___ INFORMATION SHOWN

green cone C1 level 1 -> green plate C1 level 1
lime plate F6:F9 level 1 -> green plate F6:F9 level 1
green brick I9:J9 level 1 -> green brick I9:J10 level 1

______

YOUR OBJECTIVE —
The full listing must come back exactly as given.

TASK RESPONSE —
green cone C1 level 1 -> green plate C1 level 1
lime plate F6:F9 level 1 -> green plate F6:F9 level 1
green brick I9:J9 level 1 -> green brick I9:J10 level 1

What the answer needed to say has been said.